ACTIVITY: Output all the records word for word. Drop the pictures.

*** SUPPLIED MATERIAL ***

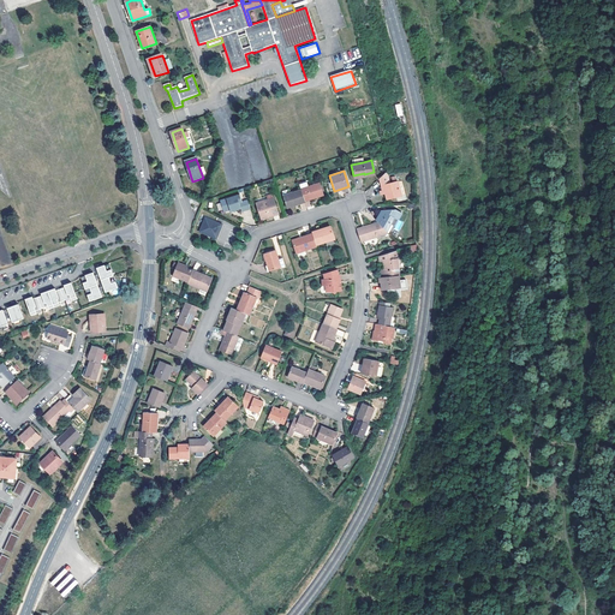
[(389,183),(386,171),(380,178),(382,190),(381,190),(381,193),(384,192),(386,198),(400,196),(396,181),(389,183)]
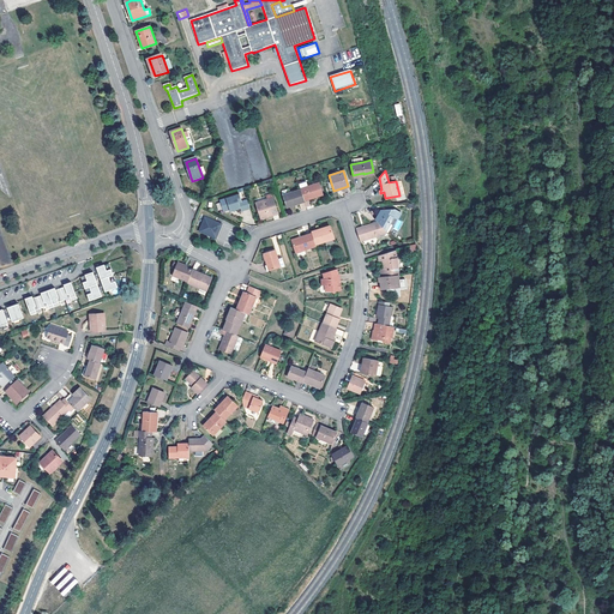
[(305,181),(298,184),(300,188),(300,190),(304,199),(312,197),(312,198),(321,194),(318,182),(307,186),(305,181)]
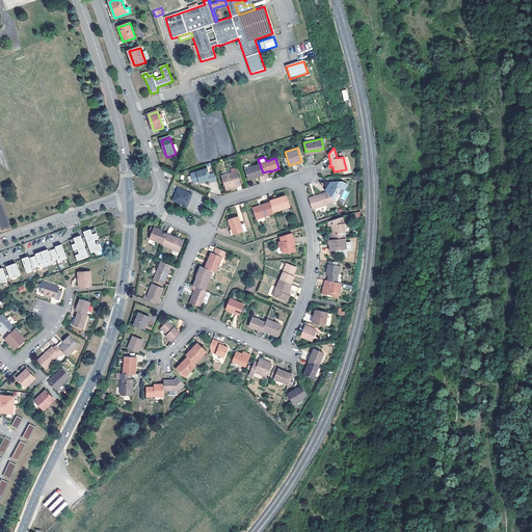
[(260,164),(248,167),(244,169),(243,169),(246,179),(253,178),(263,175),(263,173),(260,164)]
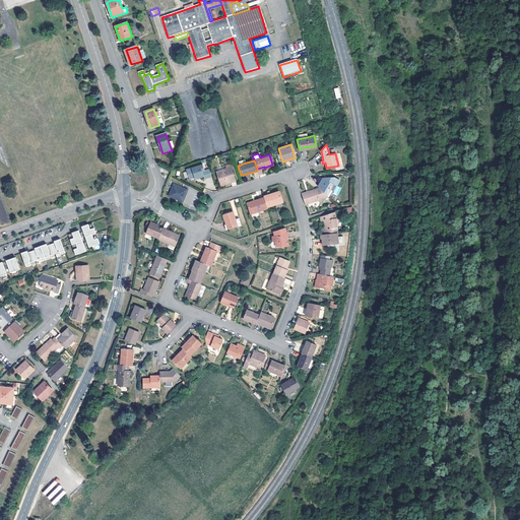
[(202,165),(185,170),(188,180),(194,178),(195,178),(198,177),(198,178),(202,177),(203,179),(211,177),(208,168),(203,169),(202,165)]
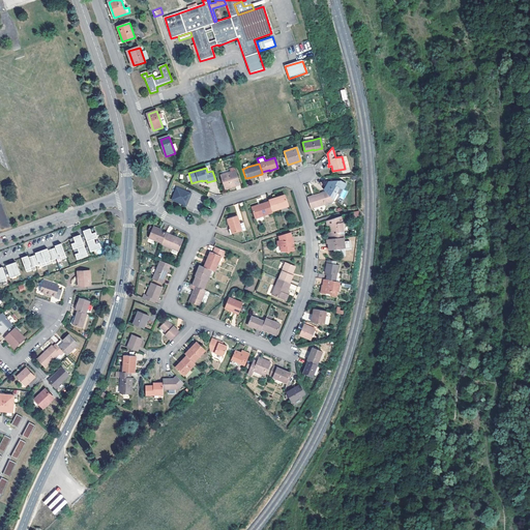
[(233,180),(237,178),(235,174),(233,168),(229,169),(230,172),(226,174),(227,177),(222,178),(225,189),(235,185),(233,180)]
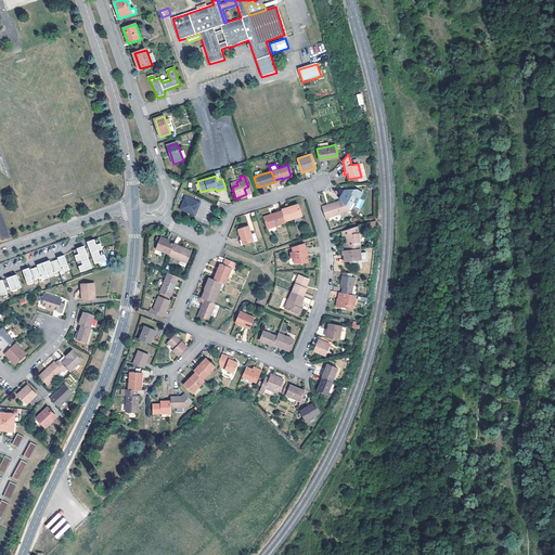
[(349,201),(351,202),(355,196),(358,198),(361,192),(356,189),(346,190),(344,193),(341,192),(338,198),(339,201),(346,207),(349,201)]
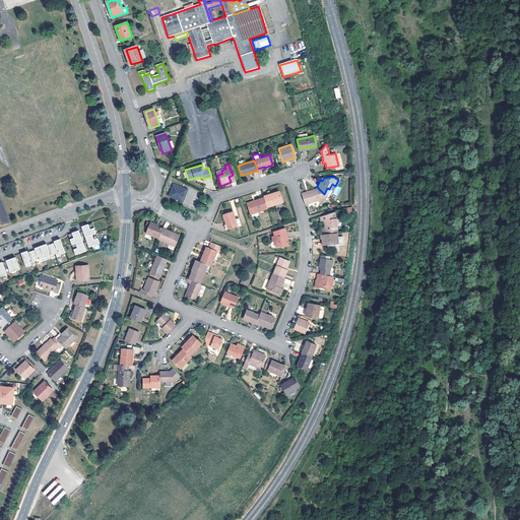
[(189,190),(174,184),(170,198),(175,200),(175,199),(185,202),(189,190)]
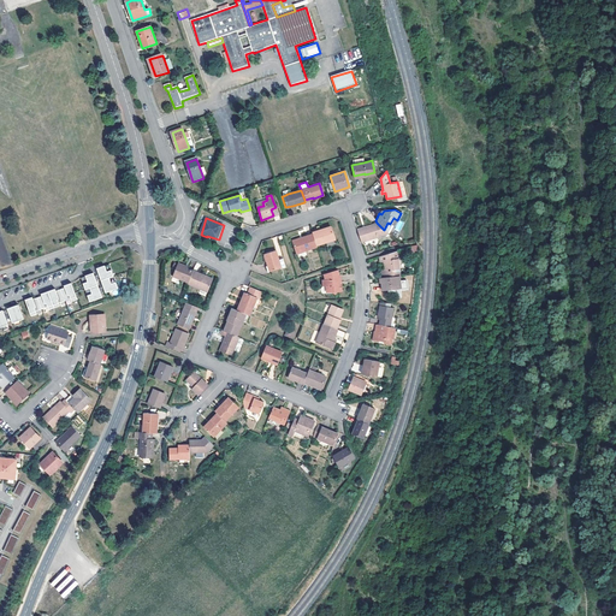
[(390,224),(385,231),(388,234),(392,226),(394,226),(397,220),(394,218),(390,224)]
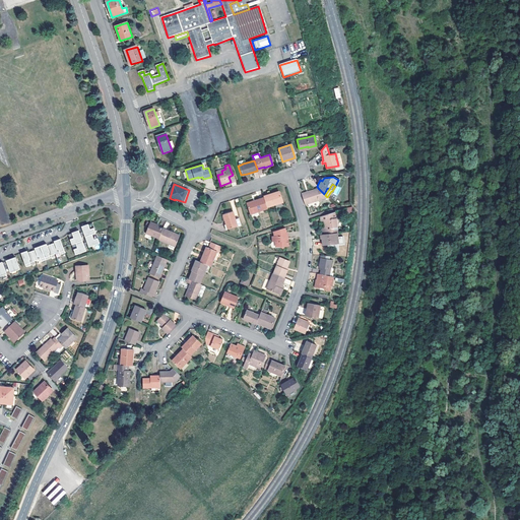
[(324,194),(318,188),(301,194),(305,205),(327,197),(325,195),(324,194)]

*** End of SUPPLIED MATERIAL ***

SOLUTION TO THE EXERCISE:
[(389,183),(386,171),(380,178),(382,190),(381,190),(381,193),(384,192),(386,198),(400,196),(396,181),(389,183)]
[(305,181),(298,184),(300,188),(300,190),(304,199),(312,197),(312,198),(321,194),(318,182),(307,186),(305,181)]
[(260,164),(248,167),(244,169),(243,169),(246,179),(253,178),(263,175),(263,173),(260,164)]
[(202,165),(185,170),(188,180),(194,178),(195,178),(198,177),(198,178),(202,177),(203,179),(211,177),(208,168),(203,169),(202,165)]
[(233,180),(237,178),(235,174),(233,168),(229,169),(230,172),(226,174),(227,177),(222,178),(225,189),(235,185),(233,180)]
[(349,201),(351,202),(355,196),(358,198),(361,192),(356,189),(346,190),(344,193),(341,192),(338,198),(339,201),(346,207),(349,201)]
[(189,190),(174,184),(170,198),(175,200),(175,199),(185,202),(189,190)]
[(390,224),(385,231),(388,234),(392,226),(394,226),(397,220),(394,218),(390,224)]
[(324,194),(318,188),(301,194),(305,205),(327,197),(325,195),(324,194)]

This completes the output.